====== DATASET ======

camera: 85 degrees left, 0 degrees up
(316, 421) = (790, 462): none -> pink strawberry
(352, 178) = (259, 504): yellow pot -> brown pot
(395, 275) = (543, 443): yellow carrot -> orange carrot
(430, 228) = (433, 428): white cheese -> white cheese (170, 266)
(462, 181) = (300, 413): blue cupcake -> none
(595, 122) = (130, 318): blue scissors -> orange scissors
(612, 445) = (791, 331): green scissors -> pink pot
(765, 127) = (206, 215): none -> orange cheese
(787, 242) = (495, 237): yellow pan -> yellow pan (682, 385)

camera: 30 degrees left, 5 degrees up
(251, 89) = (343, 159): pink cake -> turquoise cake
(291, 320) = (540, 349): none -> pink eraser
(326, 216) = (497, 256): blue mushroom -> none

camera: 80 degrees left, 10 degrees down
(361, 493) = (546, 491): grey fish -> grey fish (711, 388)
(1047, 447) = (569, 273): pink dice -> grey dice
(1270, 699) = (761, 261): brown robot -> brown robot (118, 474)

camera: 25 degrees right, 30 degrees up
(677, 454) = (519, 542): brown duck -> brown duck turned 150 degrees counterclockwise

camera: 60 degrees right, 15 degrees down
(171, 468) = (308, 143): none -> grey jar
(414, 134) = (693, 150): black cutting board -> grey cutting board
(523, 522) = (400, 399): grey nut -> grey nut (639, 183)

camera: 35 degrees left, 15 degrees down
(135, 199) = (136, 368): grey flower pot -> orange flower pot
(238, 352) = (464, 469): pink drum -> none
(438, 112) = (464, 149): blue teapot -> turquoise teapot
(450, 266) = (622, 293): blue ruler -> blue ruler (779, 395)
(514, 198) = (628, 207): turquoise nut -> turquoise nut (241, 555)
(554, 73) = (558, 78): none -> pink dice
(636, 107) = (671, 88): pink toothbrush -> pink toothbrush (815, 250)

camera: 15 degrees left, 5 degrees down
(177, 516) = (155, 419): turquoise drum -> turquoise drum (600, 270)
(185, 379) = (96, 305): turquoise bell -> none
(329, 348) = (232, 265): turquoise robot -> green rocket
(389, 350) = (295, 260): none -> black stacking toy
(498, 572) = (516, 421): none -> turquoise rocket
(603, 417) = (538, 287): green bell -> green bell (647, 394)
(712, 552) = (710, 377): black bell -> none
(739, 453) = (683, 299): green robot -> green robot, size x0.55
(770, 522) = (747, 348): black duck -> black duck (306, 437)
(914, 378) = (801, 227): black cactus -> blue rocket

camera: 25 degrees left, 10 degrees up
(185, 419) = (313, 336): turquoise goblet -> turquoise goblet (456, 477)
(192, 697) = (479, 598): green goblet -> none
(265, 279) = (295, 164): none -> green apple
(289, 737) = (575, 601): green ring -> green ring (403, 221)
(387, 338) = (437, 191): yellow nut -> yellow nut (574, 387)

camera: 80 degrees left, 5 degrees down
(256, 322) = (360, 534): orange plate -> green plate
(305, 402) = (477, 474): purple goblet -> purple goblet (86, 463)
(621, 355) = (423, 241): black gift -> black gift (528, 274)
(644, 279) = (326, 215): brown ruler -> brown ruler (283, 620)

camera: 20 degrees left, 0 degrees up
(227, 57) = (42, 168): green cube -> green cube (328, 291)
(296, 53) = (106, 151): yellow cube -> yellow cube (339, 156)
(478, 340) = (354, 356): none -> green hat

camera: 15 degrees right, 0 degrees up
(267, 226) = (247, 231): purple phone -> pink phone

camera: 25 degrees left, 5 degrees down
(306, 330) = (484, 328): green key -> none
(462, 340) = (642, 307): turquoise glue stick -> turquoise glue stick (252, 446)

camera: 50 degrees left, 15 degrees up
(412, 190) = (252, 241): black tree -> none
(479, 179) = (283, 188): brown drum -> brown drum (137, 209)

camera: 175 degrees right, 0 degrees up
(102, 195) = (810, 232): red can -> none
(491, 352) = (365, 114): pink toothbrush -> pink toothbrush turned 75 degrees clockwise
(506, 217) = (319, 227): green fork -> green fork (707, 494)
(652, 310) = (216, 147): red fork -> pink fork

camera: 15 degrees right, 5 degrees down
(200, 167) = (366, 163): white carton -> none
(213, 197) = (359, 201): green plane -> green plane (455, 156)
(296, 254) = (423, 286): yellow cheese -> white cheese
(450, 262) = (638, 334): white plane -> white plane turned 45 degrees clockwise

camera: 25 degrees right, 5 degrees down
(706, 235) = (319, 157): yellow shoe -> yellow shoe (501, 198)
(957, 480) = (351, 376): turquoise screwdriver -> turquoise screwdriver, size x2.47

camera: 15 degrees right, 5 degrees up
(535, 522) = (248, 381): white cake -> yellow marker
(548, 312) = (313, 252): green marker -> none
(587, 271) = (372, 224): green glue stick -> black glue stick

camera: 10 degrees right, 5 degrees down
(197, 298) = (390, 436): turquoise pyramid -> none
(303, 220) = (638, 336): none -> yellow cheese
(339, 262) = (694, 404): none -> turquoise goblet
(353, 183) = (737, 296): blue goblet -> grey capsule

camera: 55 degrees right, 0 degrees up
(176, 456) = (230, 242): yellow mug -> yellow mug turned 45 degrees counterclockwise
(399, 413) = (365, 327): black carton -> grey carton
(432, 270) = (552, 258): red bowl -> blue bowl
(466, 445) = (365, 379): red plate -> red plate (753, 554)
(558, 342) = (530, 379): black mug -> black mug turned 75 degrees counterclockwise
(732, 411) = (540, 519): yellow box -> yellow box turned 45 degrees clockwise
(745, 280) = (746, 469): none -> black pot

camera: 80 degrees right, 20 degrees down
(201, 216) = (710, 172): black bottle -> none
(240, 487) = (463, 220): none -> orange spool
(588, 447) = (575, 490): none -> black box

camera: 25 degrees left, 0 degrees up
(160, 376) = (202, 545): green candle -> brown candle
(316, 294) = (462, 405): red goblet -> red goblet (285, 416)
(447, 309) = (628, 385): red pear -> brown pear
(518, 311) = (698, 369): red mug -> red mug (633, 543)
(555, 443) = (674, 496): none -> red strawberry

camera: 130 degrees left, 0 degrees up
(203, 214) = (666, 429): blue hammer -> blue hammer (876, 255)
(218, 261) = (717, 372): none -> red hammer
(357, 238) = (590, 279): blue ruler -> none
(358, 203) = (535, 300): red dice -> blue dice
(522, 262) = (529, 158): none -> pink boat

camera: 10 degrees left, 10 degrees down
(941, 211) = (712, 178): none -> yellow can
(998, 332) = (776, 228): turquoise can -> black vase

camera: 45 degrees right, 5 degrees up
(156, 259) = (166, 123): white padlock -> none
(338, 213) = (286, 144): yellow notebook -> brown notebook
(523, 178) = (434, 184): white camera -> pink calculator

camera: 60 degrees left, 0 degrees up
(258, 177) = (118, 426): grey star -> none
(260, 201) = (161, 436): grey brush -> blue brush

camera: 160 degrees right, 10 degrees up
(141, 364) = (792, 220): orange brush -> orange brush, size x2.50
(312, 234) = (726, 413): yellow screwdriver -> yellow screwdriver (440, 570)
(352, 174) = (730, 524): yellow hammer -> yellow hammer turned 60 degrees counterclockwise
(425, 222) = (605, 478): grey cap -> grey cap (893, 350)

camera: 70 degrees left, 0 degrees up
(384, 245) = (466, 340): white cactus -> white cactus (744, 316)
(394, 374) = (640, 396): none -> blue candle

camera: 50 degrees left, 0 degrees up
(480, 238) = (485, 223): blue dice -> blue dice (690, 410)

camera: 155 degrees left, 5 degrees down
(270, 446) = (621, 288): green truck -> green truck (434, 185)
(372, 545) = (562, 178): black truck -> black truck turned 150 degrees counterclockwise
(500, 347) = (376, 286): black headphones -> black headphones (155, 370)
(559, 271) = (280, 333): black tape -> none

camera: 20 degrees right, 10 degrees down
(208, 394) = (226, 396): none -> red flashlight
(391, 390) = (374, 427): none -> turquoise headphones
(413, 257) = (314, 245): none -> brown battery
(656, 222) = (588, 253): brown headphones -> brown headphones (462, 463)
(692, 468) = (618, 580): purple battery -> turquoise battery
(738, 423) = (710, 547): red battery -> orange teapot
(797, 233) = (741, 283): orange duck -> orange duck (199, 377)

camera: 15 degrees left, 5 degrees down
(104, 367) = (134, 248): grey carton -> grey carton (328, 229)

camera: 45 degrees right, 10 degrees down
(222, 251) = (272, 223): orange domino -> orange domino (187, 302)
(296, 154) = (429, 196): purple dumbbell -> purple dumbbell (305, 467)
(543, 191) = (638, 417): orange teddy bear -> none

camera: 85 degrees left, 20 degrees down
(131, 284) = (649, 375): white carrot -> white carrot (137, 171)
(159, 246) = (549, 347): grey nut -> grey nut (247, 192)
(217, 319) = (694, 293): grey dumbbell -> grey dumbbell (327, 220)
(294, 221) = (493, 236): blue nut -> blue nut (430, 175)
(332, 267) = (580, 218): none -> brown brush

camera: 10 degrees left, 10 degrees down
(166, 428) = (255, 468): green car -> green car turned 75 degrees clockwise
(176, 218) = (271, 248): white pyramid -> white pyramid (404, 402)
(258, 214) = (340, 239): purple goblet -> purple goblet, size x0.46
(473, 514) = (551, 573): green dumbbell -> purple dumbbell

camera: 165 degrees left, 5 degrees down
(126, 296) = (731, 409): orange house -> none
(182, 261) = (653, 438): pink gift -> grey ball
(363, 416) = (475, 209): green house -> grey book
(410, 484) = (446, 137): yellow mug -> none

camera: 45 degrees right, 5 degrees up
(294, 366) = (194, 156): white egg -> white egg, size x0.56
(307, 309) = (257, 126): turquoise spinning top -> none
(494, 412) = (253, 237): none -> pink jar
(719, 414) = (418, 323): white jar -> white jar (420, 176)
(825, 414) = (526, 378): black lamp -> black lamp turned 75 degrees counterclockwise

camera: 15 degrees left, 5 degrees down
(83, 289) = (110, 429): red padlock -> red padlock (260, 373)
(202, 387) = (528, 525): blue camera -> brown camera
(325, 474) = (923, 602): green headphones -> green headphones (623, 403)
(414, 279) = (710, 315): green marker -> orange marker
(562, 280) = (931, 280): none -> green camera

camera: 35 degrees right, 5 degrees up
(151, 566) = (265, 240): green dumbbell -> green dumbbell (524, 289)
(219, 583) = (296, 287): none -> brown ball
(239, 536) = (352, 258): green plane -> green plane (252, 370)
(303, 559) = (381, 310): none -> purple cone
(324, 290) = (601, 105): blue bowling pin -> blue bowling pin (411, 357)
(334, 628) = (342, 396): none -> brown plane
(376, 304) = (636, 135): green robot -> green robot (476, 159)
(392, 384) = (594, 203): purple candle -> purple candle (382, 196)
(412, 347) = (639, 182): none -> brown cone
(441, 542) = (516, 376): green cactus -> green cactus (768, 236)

======

#### [WORK TO BE COMPLETED]
Reading through the records above, report each line in which the string "hammer" is found.

#### [ANSWER TO THE PROBLEM]
(203, 214) = (666, 429): blue hammer -> blue hammer (876, 255)
(218, 261) = (717, 372): none -> red hammer
(352, 174) = (730, 524): yellow hammer -> yellow hammer turned 60 degrees counterclockwise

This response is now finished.